### Records shown:
■ ■ ■ ■ ■

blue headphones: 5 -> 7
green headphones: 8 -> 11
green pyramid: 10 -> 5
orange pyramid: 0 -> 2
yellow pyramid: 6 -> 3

■ ■ ■ ■ ■

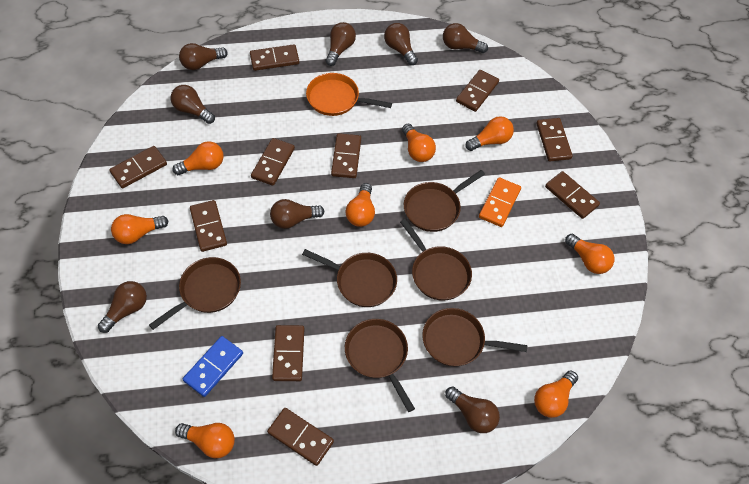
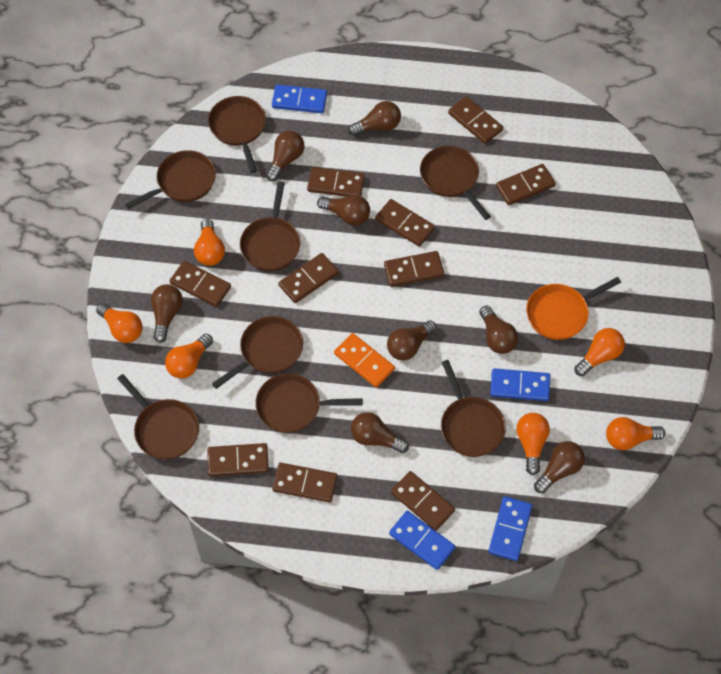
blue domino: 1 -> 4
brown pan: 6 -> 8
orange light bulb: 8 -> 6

■ ■ ■ ■ ■

### Task instructions:
Nothing but the lines with "pyramid" should be returned, copied from the entries above.

### Solution below:
green pyramid: 10 -> 5
orange pyramid: 0 -> 2
yellow pyramid: 6 -> 3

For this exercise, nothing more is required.